┌──

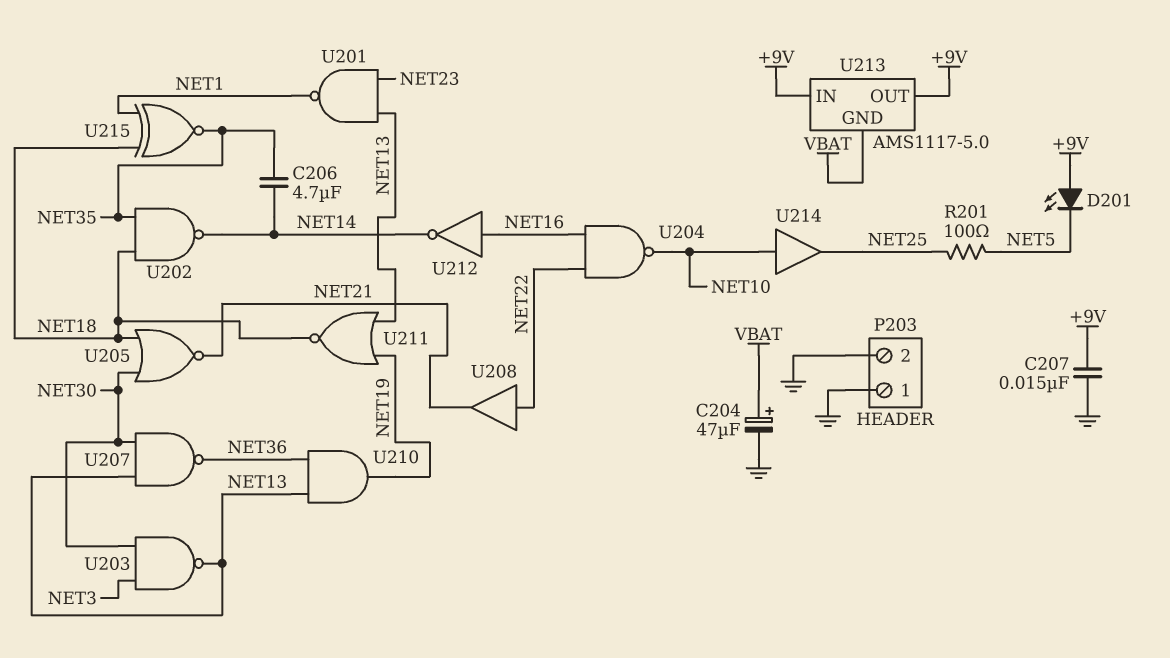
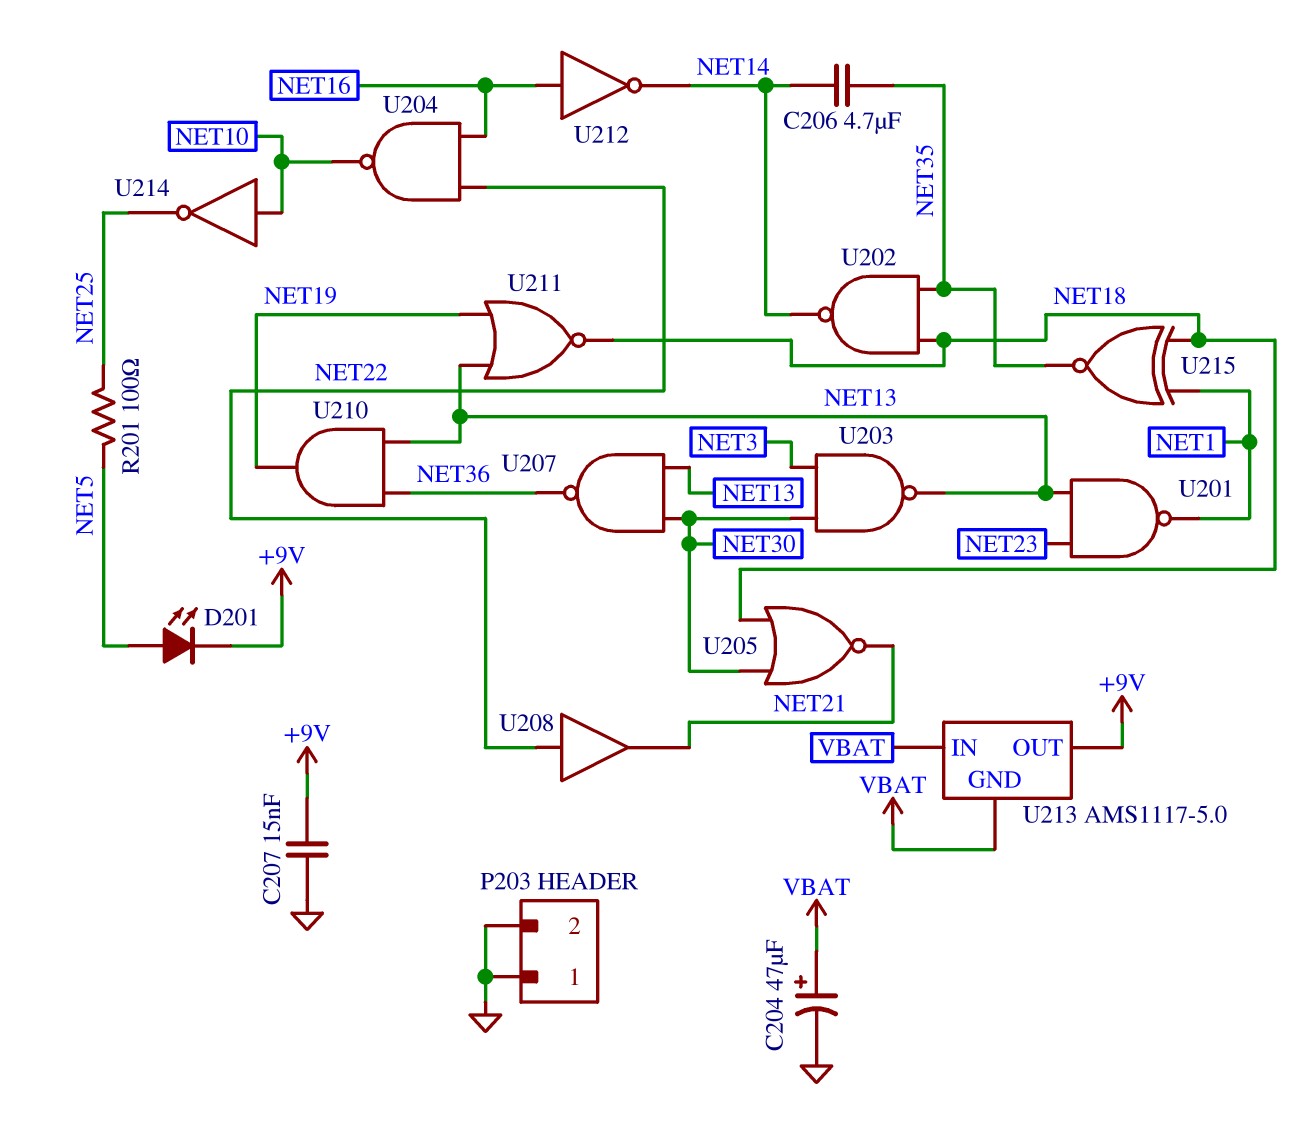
D201: LED (A +9V, K NET5) -> LED (A NET5, K +9V)
U213 pin IN: +9V -> VBAT
U214: buffer (in NET10, out NET25) -> NOT (in NET10, out NET25)

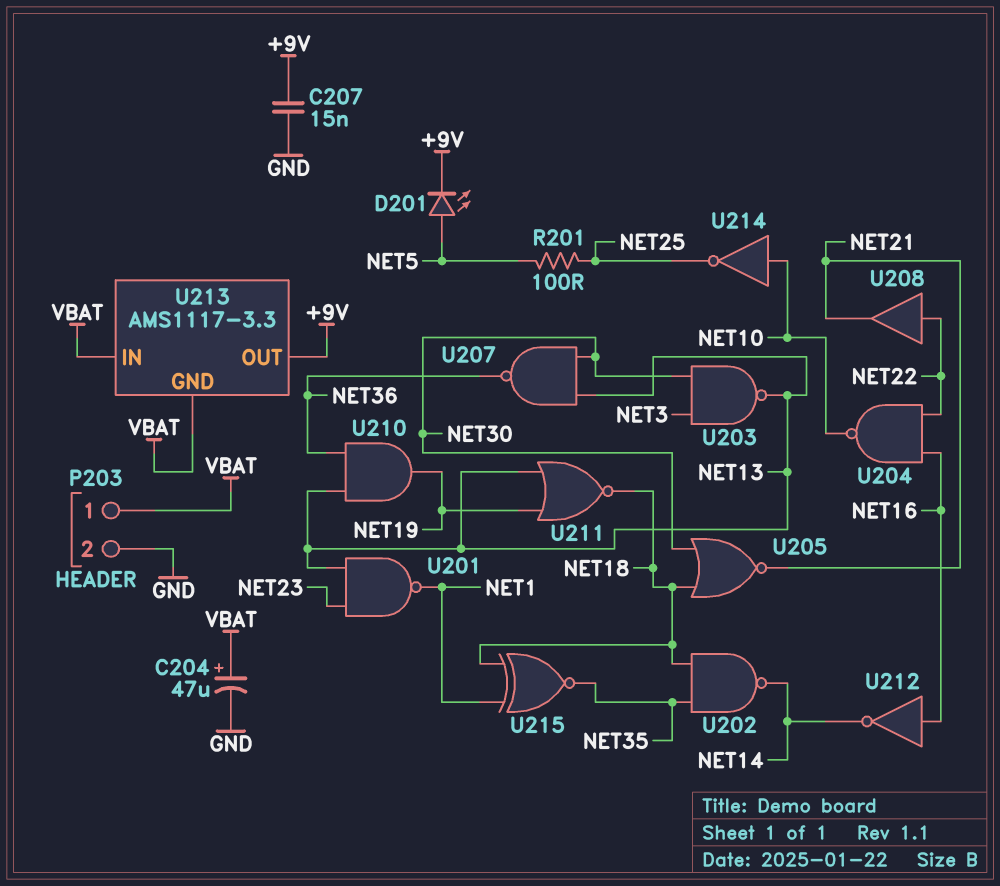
C206: 4.7uF (NET14, NET35) -> none
P203 pin 1: GND -> VBAT
U213: AMS1117-5.0 -> AMS1117-3.3

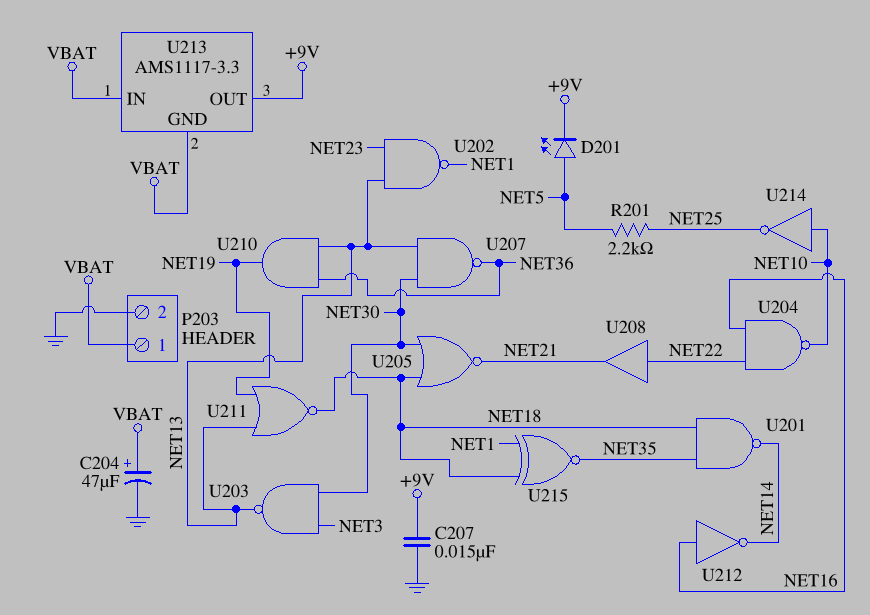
R201: 100 (NET5, NET25) -> 2.2k (NET5, NET25)
U201: NAND (in NET13, in NET23, out NET1) -> NAND (in NET18, in NET35, out NET14)
U202: NAND (in NET18, in NET35, out NET14) -> NAND (in NET13, in NET23, out NET1)

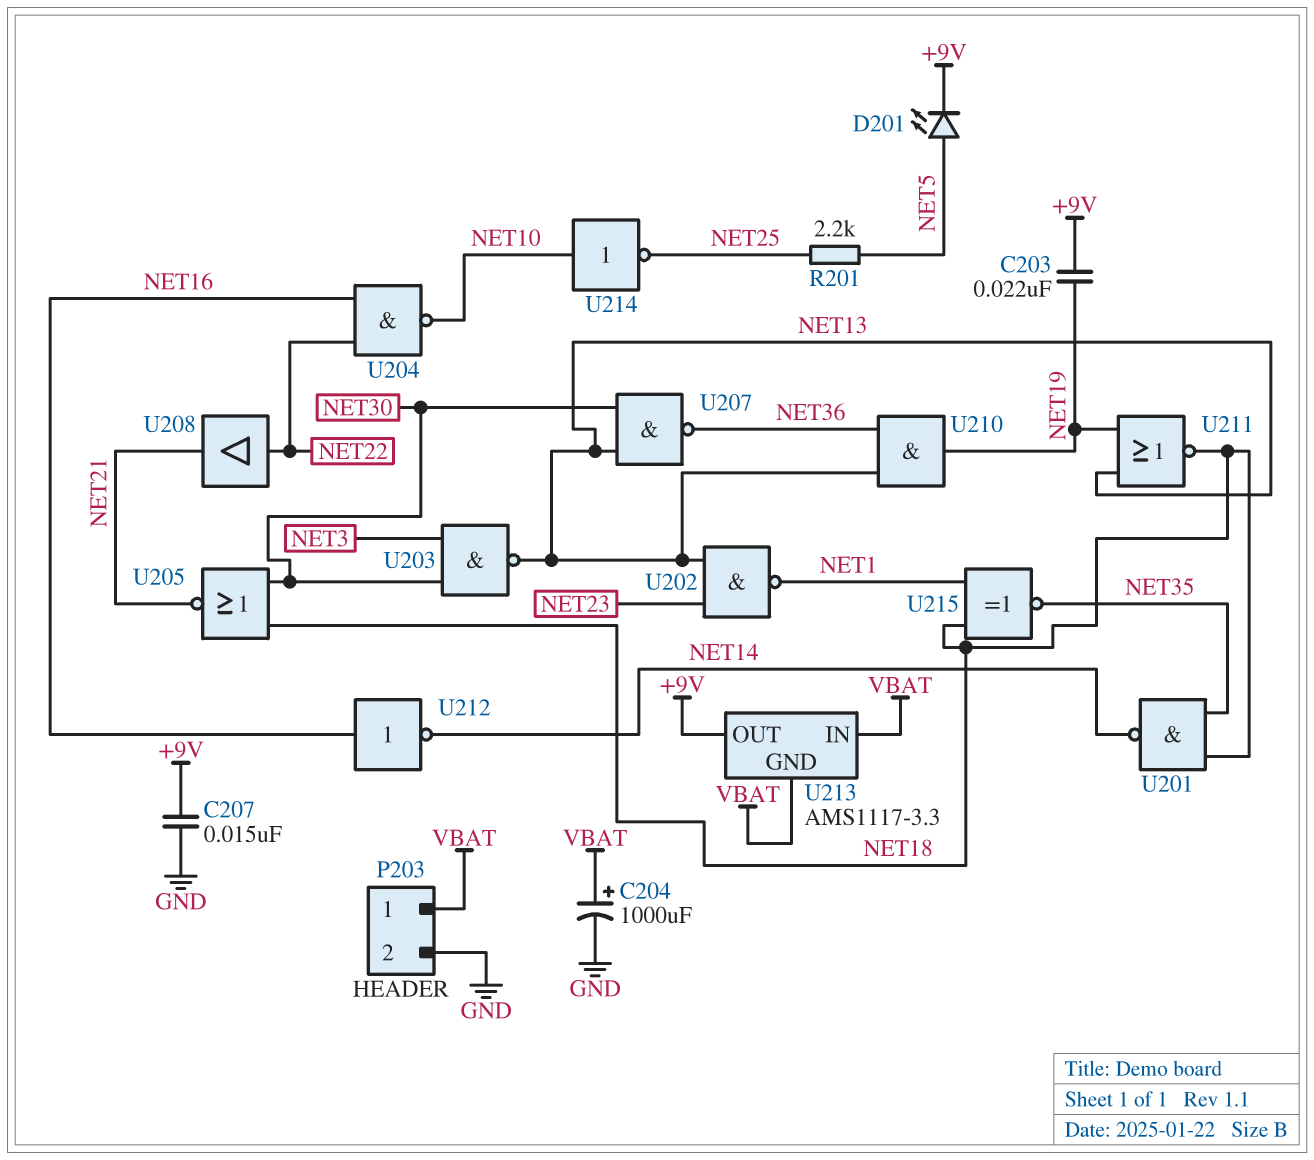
C203: none -> 22nF (+9V, NET19)
C204: 47uF (plus VBAT, minus GND) -> 1000uF (plus VBAT, minus GND)

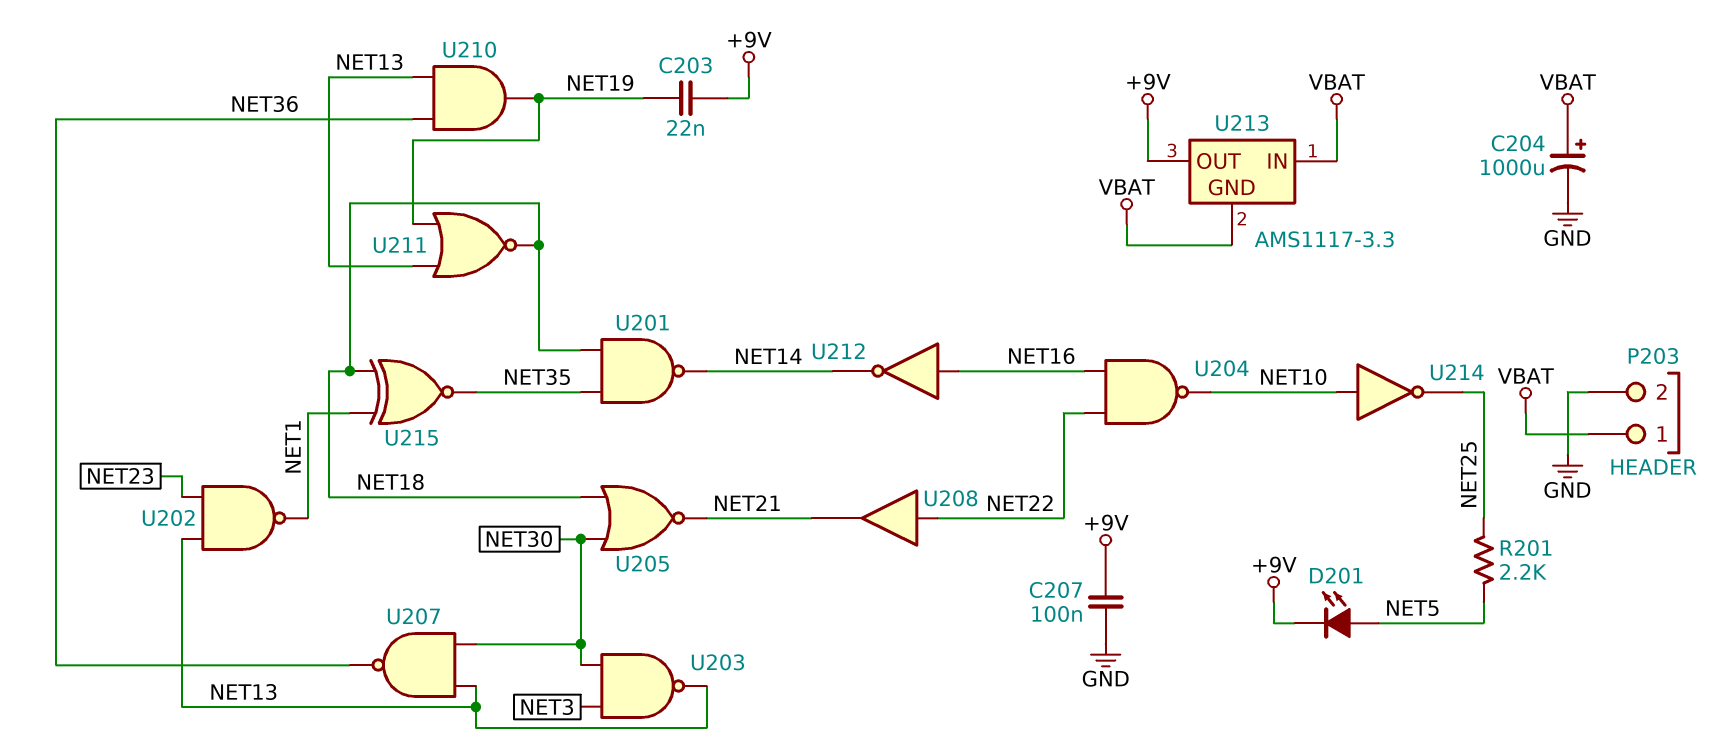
C207: 15nF (+9V, GND) -> 100nF (+9V, GND)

└──

Without the pictures, retype exactly the lines from the one that holds "C206: 4.7uF (NET14, NET35) -> none" to the last line of the data above, both of them included.

C206: 4.7uF (NET14, NET35) -> none
P203 pin 1: GND -> VBAT
U213: AMS1117-5.0 -> AMS1117-3.3

R201: 100 (NET5, NET25) -> 2.2k (NET5, NET25)
U201: NAND (in NET13, in NET23, out NET1) -> NAND (in NET18, in NET35, out NET14)
U202: NAND (in NET18, in NET35, out NET14) -> NAND (in NET13, in NET23, out NET1)

C203: none -> 22nF (+9V, NET19)
C204: 47uF (plus VBAT, minus GND) -> 1000uF (plus VBAT, minus GND)

C207: 15nF (+9V, GND) -> 100nF (+9V, GND)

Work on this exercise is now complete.